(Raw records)
[start]

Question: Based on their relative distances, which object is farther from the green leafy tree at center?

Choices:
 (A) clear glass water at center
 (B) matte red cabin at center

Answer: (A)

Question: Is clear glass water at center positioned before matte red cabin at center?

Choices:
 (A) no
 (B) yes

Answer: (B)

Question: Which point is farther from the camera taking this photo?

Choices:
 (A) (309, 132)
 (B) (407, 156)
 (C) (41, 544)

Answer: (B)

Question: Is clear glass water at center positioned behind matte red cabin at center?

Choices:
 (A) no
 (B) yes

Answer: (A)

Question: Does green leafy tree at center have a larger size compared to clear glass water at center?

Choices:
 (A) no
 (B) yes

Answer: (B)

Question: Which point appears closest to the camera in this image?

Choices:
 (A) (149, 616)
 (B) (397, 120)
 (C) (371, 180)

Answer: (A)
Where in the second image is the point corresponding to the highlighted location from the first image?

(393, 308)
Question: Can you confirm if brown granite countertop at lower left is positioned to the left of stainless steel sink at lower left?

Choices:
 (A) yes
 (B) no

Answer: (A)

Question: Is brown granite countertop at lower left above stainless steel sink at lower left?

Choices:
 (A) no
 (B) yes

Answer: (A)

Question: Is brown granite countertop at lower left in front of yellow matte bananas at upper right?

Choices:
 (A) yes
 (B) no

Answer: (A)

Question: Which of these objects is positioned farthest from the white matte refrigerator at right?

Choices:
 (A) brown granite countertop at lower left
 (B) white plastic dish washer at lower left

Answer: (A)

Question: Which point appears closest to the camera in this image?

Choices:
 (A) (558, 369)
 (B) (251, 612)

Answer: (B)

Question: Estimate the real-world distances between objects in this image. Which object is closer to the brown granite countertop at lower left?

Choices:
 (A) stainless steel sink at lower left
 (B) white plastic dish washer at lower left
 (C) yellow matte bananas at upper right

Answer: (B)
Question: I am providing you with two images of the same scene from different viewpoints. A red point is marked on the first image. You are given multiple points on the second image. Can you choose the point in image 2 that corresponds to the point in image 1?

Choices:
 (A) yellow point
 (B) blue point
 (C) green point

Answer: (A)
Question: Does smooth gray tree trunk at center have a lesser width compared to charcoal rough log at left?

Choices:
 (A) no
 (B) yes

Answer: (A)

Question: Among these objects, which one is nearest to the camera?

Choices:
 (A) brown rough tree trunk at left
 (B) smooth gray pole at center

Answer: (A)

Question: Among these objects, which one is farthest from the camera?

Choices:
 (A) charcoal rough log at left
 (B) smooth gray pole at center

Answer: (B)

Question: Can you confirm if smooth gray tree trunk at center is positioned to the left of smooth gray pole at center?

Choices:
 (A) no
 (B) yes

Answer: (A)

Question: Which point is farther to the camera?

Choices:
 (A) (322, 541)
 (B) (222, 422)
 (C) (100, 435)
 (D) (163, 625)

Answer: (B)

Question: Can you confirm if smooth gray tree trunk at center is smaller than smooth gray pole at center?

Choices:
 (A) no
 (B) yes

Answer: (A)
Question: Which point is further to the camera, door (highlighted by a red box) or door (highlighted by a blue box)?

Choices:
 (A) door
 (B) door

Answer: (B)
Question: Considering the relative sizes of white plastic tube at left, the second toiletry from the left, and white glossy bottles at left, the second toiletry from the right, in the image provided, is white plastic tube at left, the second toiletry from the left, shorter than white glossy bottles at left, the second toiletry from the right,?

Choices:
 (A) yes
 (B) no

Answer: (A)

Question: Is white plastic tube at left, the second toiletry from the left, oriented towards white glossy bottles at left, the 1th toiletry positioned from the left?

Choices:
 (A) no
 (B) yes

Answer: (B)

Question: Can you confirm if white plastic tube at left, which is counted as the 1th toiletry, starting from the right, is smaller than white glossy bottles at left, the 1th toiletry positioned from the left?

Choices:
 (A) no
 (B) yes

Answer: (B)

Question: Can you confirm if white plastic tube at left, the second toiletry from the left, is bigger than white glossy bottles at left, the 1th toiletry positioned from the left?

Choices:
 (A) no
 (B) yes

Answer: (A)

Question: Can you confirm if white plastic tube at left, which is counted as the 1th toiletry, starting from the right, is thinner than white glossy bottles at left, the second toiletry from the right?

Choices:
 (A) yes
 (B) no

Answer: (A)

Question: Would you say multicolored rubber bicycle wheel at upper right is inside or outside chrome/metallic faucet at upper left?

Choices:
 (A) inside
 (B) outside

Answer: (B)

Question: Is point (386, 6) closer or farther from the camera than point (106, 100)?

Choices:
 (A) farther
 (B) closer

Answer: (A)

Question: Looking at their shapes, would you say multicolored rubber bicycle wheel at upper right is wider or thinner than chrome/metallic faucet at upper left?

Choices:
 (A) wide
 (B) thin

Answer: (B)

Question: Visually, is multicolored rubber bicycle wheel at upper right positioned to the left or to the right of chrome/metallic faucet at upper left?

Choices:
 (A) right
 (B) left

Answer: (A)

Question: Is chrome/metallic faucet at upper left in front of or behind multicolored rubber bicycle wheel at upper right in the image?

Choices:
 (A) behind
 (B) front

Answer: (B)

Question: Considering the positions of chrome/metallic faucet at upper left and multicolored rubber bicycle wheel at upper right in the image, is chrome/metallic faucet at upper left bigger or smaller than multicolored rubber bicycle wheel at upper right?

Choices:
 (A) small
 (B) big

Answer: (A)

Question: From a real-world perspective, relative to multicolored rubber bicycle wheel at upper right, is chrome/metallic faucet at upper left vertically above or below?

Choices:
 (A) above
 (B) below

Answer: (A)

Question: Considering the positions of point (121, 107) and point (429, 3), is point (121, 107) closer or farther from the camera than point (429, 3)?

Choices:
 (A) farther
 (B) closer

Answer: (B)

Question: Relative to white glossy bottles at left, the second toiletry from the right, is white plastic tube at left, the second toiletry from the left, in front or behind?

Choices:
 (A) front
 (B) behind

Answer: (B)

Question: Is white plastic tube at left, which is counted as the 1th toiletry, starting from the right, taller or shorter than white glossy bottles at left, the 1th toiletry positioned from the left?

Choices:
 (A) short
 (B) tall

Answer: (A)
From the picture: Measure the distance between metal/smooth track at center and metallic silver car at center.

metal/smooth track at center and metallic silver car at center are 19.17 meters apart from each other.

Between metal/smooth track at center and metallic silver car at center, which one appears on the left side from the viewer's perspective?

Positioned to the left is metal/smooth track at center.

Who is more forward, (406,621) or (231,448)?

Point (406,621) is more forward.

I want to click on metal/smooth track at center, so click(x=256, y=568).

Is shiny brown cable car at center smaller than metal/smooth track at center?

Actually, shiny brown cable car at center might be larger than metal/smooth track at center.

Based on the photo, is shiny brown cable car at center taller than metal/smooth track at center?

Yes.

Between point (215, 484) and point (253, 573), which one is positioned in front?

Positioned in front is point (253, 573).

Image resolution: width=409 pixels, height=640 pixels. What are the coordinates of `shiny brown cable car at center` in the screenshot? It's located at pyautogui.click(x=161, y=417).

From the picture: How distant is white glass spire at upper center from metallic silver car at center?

[end]

- [To do] Could you put every line of the records above into a numbered list, skipping the blank lines?

- [Finished answer]
1. Question: Based on their relative distances, which object is farther from the green leafy tree at center?
2. Choices:
3.  (A) clear glass water at center
4.  (B) matte red cabin at center
5. Answer: (A)
6. Question: Is clear glass water at center positioned before matte red cabin at center?
7. Choices:
8.  (A) no
9.  (B) yes
10. Answer: (B)
11. Question: Which point is farther from the camera taking this photo?
12. Choices:
13.  (A) (309, 132)
14.  (B) (407, 156)
15.  (C) (41, 544)
16. Answer: (B)
17. Question: Is clear glass water at center positioned behind matte red cabin at center?
18. Choices:
19.  (A) no
20.  (B) yes
21. Answer: (A)
22. Question: Does green leafy tree at center have a larger size compared to clear glass water at center?
23. Choices:
24.  (A) no
25.  (B) yes
26. Answer: (B)
27. Question: Which point appears closest to the camera in this image?
28. Choices:
29.  (A) (149, 616)
30.  (B) (397, 120)
31.  (C) (371, 180)
32. Answer: (A)
33. Where in the second image is the point corresponding to the highlighted location from the first image?
34. (393, 308)
35. Question: Can you confirm if brown granite countertop at lower left is positioned to the left of stainless steel sink at lower left?
36. Choices:
37.  (A) yes
38.  (B) no
39. Answer: (A)
40. Question: Is brown granite countertop at lower left above stainless steel sink at lower left?
41. Choices:
42.  (A) no
43.  (B) yes
44. Answer: (A)
45. Question: Is brown granite countertop at lower left in front of yellow matte bananas at upper right?
46. Choices:
47.  (A) yes
48.  (B) no
49. Answer: (A)
50. Question: Which of these objects is positioned farthest from the white matte refrigerator at right?
51. Choices:
52.  (A) brown granite countertop at lower left
53.  (B) white plastic dish washer at lower left
54. Answer: (A)
55. Question: Which point appears closest to the camera in this image?
56. Choices:
57.  (A) (558, 369)
58.  (B) (251, 612)
59. Answer: (B)
60. Question: Estimate the real-world distances between objects in this image. Which object is closer to the brown granite countertop at lower left?
61. Choices:
62.  (A) stainless steel sink at lower left
63.  (B) white plastic dish washer at lower left
64.  (C) yellow matte bananas at upper right
65. Answer: (B)
66. Question: I am providing you with two images of the same scene from different viewpoints. A red point is marked on the first image. You are given multiple points on the second image. Can you choose the point in image 2 that corresponds to the point in image 1?
67. Choices:
68.  (A) yellow point
69.  (B) blue point
70.  (C) green point
71. Answer: (A)
72. Question: Does smooth gray tree trunk at center have a lesser width compared to charcoal rough log at left?
73. Choices:
74.  (A) no
75.  (B) yes
76. Answer: (A)
77. Question: Among these objects, which one is nearest to the camera?
78. Choices:
79.  (A) brown rough tree trunk at left
80.  (B) smooth gray pole at center
81. Answer: (A)
82. Question: Among these objects, which one is farthest from the camera?
83. Choices:
84.  (A) charcoal rough log at left
85.  (B) smooth gray pole at center
86. Answer: (B)
87. Question: Can you confirm if smooth gray tree trunk at center is positioned to the left of smooth gray pole at center?
88. Choices:
89.  (A) no
90.  (B) yes
91. Answer: (A)
92. Question: Which point is farther to the camera?
93. Choices:
94.  (A) (322, 541)
95.  (B) (222, 422)
96.  (C) (100, 435)
97.  (D) (163, 625)
98. Answer: (B)
99. Question: Can you confirm if smooth gray tree trunk at center is smaller than smooth gray pole at center?
100. Choices:
101.  (A) no
102.  (B) yes
103. Answer: (A)
104. Question: Which point is further to the camera, door (highlighted by a red box) or door (highlighted by a blue box)?
105. Choices:
106.  (A) door
107.  (B) door
108. Answer: (B)
109. Question: Considering the relative sizes of white plastic tube at left, the second toiletry from the left, and white glossy bottles at left, the second toiletry from the right, in the image provided, is white plastic tube at left, the second toiletry from the left, shorter than white glossy bottles at left, the second toiletry from the right,?
110. Choices:
111.  (A) yes
112.  (B) no
113. Answer: (A)
114. Question: Is white plastic tube at left, the second toiletry from the left, oriented towards white glossy bottles at left, the 1th toiletry positioned from the left?
115. Choices:
116.  (A) no
117.  (B) yes
118. Answer: (B)
119. Question: Can you confirm if white plastic tube at left, which is counted as the 1th toiletry, starting from the right, is smaller than white glossy bottles at left, the 1th toiletry positioned from the left?
120. Choices:
121.  (A) no
122.  (B) yes
123. Answer: (B)
124. Question: Can you confirm if white plastic tube at left, the second toiletry from the left, is bigger than white glossy bottles at left, the 1th toiletry positioned from the left?
125. Choices:
126.  (A) no
127.  (B) yes
128. Answer: (A)
129. Question: Can you confirm if white plastic tube at left, which is counted as the 1th toiletry, starting from the right, is thinner than white glossy bottles at left, the second toiletry from the right?
130. Choices:
131.  (A) yes
132.  (B) no
133. Answer: (A)
134. Question: Would you say multicolored rubber bicycle wheel at upper right is inside or outside chrome/metallic faucet at upper left?
135. Choices:
136.  (A) inside
137.  (B) outside
138. Answer: (B)
139. Question: Is point (386, 6) closer or farther from the camera than point (106, 100)?
140. Choices:
141.  (A) farther
142.  (B) closer
143. Answer: (A)
144. Question: Looking at their shapes, would you say multicolored rubber bicycle wheel at upper right is wider or thinner than chrome/metallic faucet at upper left?
145. Choices:
146.  (A) wide
147.  (B) thin
148. Answer: (B)
149. Question: Visually, is multicolored rubber bicycle wheel at upper right positioned to the left or to the right of chrome/metallic faucet at upper left?
150. Choices:
151.  (A) right
152.  (B) left
153. Answer: (A)
154. Question: Is chrome/metallic faucet at upper left in front of or behind multicolored rubber bicycle wheel at upper right in the image?
155. Choices:
156.  (A) behind
157.  (B) front
158. Answer: (B)
159. Question: Considering the positions of chrome/metallic faucet at upper left and multicolored rubber bicycle wheel at upper right in the image, is chrome/metallic faucet at upper left bigger or smaller than multicolored rubber bicycle wheel at upper right?
160. Choices:
161.  (A) small
162.  (B) big
163. Answer: (A)
164. Question: From a real-world perspective, relative to multicolored rubber bicycle wheel at upper right, is chrome/metallic faucet at upper left vertically above or below?
165. Choices:
166.  (A) above
167.  (B) below
168. Answer: (A)
169. Question: Considering the positions of point (121, 107) and point (429, 3), is point (121, 107) closer or farther from the camera than point (429, 3)?
170. Choices:
171.  (A) farther
172.  (B) closer
173. Answer: (B)
174. Question: Relative to white glossy bottles at left, the second toiletry from the right, is white plastic tube at left, the second toiletry from the left, in front or behind?
175. Choices:
176.  (A) front
177.  (B) behind
178. Answer: (B)
179. Question: Is white plastic tube at left, which is counted as the 1th toiletry, starting from the right, taller or shorter than white glossy bottles at left, the 1th toiletry positioned from the left?
180. Choices:
181.  (A) short
182.  (B) tall
183. Answer: (A)
184. From the picture: Measure the distance between metal/smooth track at center and metallic silver car at center.
185. metal/smooth track at center and metallic silver car at center are 19.17 meters apart from each other.
186. Between metal/smooth track at center and metallic silver car at center, which one appears on the left side from the viewer's perspective?
187. Positioned to the left is metal/smooth track at center.
188. Who is more forward, (406,621) or (231,448)?
189. Point (406,621) is more forward.
190. I want to click on metal/smooth track at center, so click(x=256, y=568).
191. Is shiny brown cable car at center smaller than metal/smooth track at center?
192. Actually, shiny brown cable car at center might be larger than metal/smooth track at center.
193. Based on the photo, is shiny brown cable car at center taller than metal/smooth track at center?
194. Yes.
195. Between point (215, 484) and point (253, 573), which one is positioned in front?
196. Positioned in front is point (253, 573).
197. Image resolution: width=409 pixels, height=640 pixels. What are the coordinates of `shiny brown cable car at center` in the screenshot? It's located at pyautogui.click(x=161, y=417).
198. From the picture: How distant is white glass spire at upper center from metallic silver car at center?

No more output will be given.